Begin

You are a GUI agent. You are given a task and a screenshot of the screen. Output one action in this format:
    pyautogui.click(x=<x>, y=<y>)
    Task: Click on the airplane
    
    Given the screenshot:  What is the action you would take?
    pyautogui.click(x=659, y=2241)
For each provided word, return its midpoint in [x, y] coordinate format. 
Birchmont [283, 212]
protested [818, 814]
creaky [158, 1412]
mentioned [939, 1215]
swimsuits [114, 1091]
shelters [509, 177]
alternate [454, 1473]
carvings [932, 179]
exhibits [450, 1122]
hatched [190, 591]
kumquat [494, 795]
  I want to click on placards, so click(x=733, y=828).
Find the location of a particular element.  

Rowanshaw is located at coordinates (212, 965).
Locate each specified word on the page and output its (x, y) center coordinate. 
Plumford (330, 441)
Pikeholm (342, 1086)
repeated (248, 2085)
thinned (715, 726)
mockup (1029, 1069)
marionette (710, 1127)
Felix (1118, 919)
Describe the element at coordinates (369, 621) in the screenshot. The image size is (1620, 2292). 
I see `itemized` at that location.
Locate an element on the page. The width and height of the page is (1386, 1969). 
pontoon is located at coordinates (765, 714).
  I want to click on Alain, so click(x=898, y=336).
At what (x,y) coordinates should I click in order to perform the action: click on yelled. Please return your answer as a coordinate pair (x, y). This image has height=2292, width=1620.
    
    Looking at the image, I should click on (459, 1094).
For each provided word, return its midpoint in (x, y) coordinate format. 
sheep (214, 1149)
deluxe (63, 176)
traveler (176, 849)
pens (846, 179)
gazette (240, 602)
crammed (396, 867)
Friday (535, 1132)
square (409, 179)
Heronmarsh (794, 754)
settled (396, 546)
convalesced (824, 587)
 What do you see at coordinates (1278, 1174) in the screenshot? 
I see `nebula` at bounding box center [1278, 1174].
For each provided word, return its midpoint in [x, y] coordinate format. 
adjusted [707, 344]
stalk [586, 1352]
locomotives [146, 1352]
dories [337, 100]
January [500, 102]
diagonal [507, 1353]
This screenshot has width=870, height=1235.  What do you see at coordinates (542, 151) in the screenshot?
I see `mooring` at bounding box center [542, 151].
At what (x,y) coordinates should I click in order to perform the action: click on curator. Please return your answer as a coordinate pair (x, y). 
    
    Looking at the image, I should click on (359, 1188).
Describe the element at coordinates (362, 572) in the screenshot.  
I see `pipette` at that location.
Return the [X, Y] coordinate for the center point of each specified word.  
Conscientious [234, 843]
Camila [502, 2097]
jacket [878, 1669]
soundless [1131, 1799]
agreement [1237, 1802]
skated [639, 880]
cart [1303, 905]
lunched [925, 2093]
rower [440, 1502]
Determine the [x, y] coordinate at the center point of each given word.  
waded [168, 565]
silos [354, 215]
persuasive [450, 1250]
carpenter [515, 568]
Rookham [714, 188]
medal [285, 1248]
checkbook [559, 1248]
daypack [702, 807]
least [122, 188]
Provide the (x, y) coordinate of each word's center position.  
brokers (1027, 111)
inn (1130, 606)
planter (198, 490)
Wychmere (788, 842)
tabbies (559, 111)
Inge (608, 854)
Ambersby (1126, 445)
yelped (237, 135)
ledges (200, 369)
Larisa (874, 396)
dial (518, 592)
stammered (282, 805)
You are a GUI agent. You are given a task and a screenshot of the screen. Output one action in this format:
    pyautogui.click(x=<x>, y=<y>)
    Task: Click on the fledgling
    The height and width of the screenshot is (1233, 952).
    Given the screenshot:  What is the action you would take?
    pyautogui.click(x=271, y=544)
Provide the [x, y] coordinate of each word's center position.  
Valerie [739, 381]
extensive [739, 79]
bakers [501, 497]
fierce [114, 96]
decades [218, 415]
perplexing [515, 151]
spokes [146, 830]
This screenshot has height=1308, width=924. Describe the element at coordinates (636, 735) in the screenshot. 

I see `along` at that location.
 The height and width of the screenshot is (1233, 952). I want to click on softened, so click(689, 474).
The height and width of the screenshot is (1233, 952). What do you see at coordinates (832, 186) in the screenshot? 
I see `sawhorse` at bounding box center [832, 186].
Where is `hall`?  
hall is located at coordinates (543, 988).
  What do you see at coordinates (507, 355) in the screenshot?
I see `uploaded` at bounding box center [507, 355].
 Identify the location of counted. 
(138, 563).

End

__Problem description__.
How many lines in the rows above contain the word "position"? Reply with only the number.

__Written solution__.
2